(Your goal)
Once you find the line with "shifted | blue_sonaneva", transcribe it and all the lines that follow to the end of the data, exactly as written; skip any pictures.
((
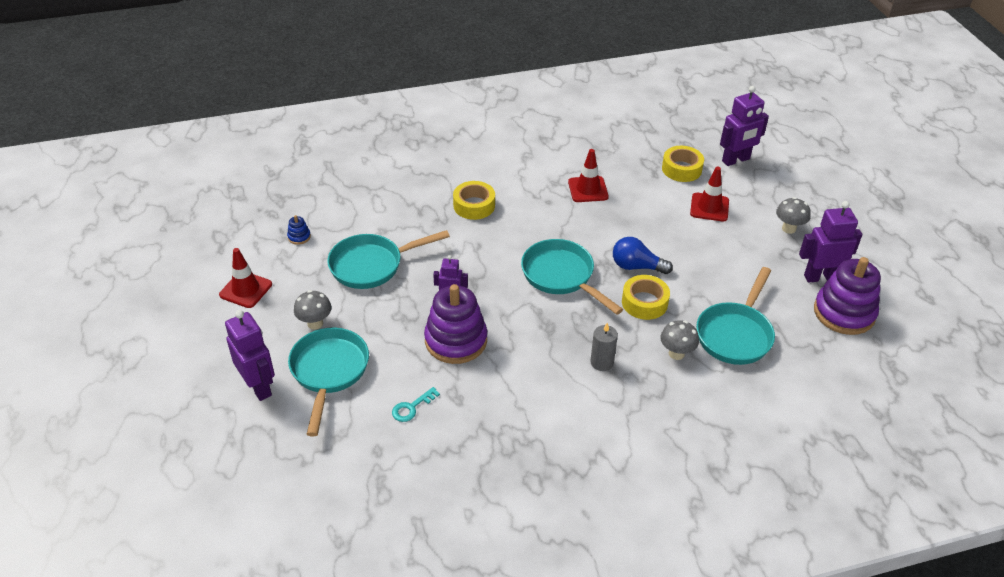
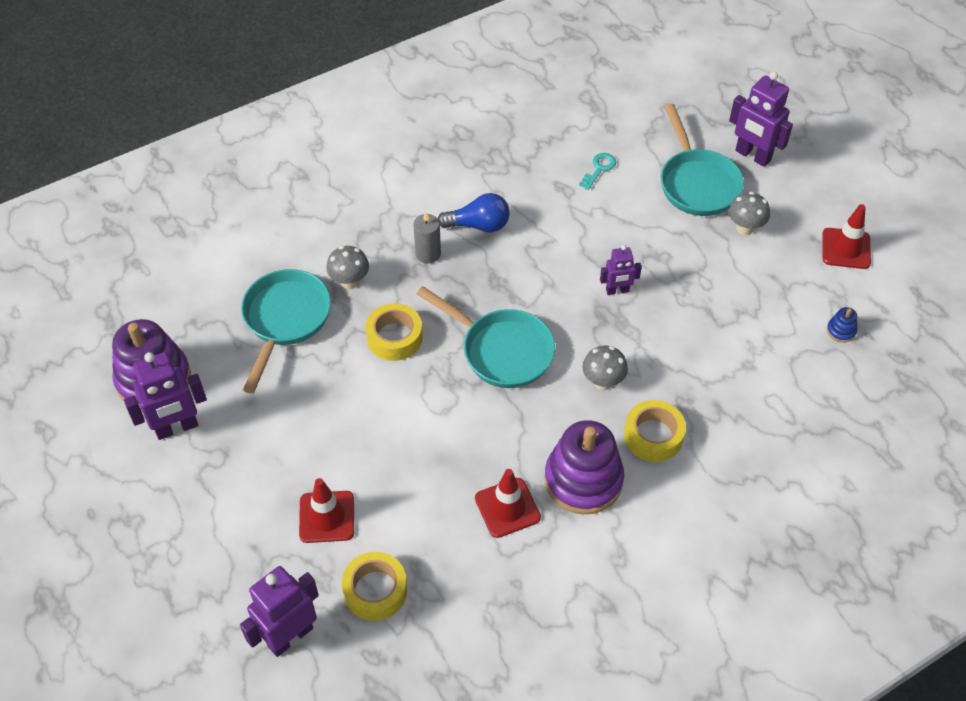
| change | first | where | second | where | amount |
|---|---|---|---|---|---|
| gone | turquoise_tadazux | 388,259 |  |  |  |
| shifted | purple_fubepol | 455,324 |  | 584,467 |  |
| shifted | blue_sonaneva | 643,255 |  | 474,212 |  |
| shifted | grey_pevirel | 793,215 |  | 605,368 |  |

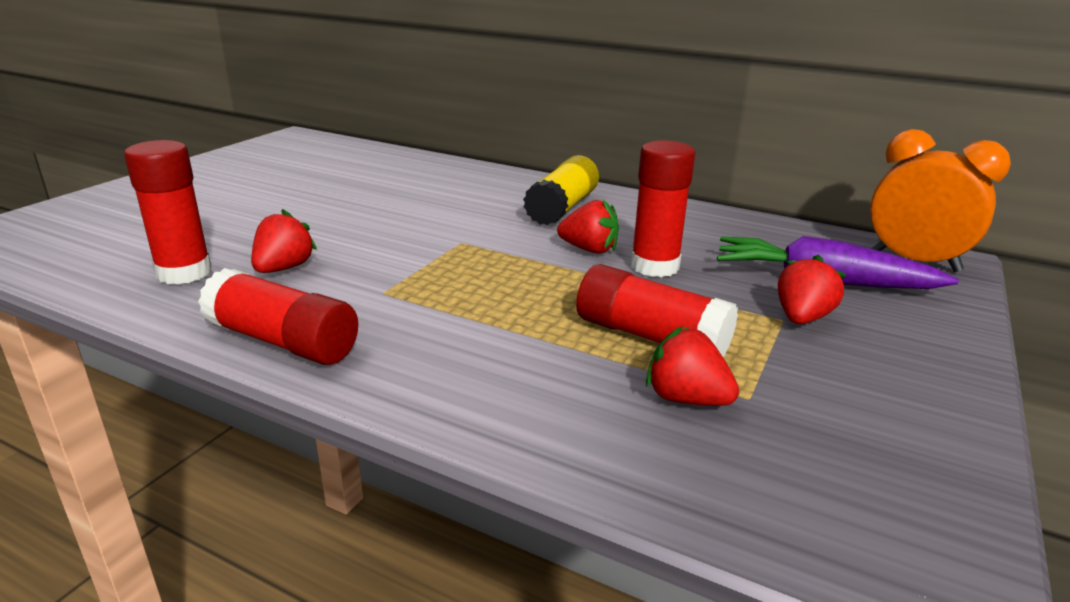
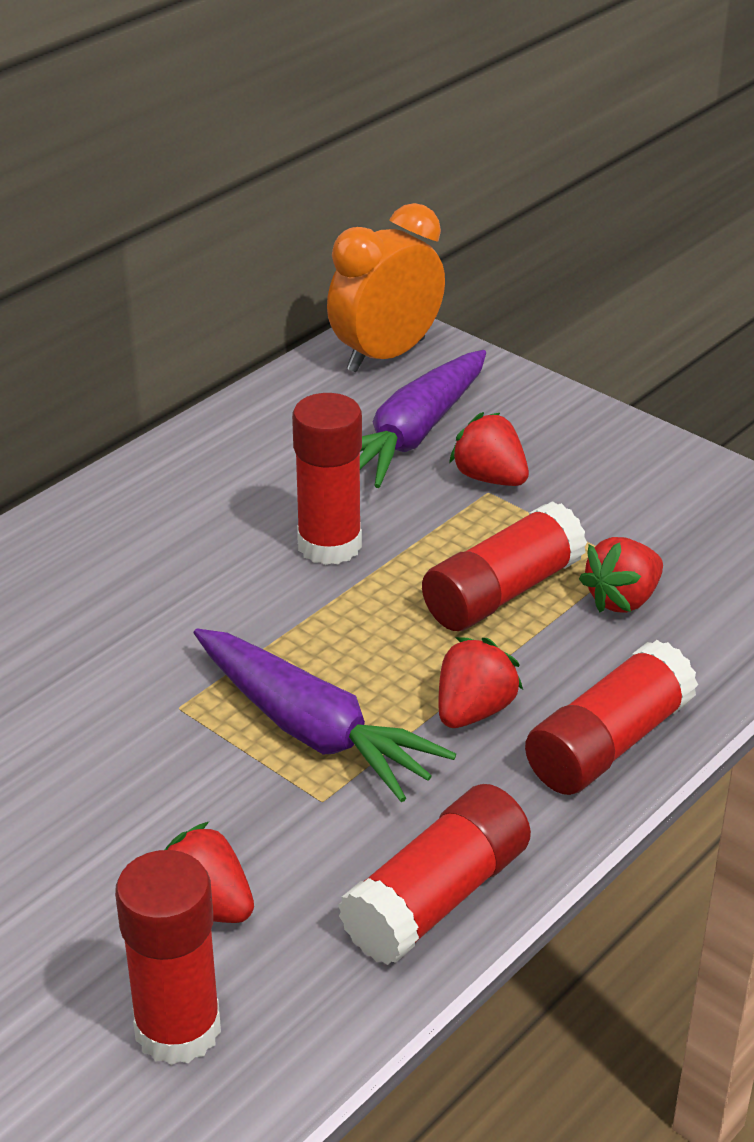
| change | first | where | second | where | amount |
|---|---|---|---|---|---|
| gone | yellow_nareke | 561,190 |  |  |  |
| new |  |  | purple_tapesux | 325,715 |  |
| new |  |  | red_nareke | 611,717 |  |
| shifted | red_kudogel | 588,227 |  | 481,682 |  |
))
(Response to this exercise)
| shifted | blue_sonaneva | 643,255 |  | 474,212 |  |
| shifted | grey_pevirel | 793,215 |  | 605,368 |  |

| change | first | where | second | where | amount |
|---|---|---|---|---|---|
| gone | yellow_nareke | 561,190 |  |  |  |
| new |  |  | purple_tapesux | 325,715 |  |
| new |  |  | red_nareke | 611,717 |  |
| shifted | red_kudogel | 588,227 |  | 481,682 |  |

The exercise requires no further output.